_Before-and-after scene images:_
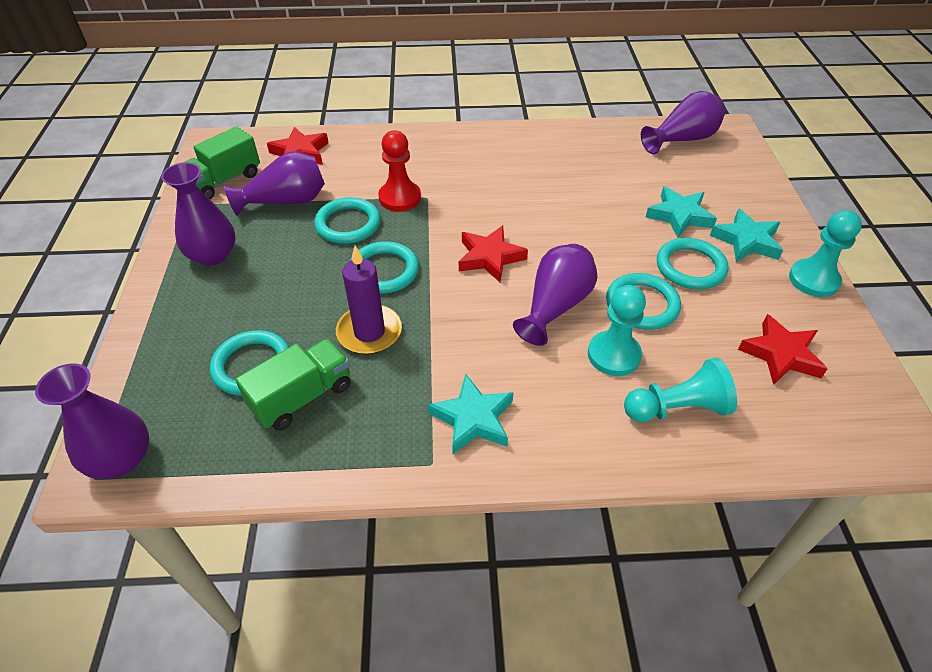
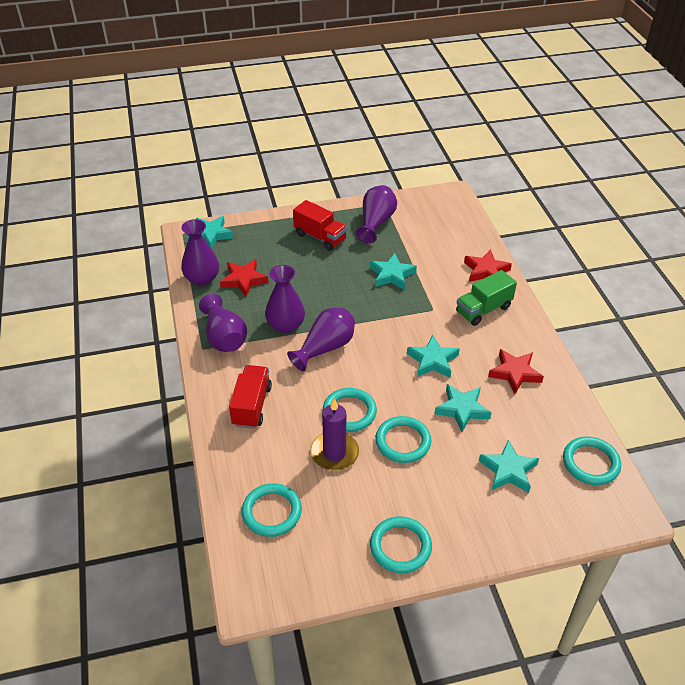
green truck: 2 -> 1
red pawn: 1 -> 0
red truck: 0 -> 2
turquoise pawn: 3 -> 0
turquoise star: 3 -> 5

_The task:_ Provide an exact transcript of the lines from the one that holds "red truck: 0 -> 2" through the final line of the data above.

_Exercise response:_
red truck: 0 -> 2
turquoise pawn: 3 -> 0
turquoise star: 3 -> 5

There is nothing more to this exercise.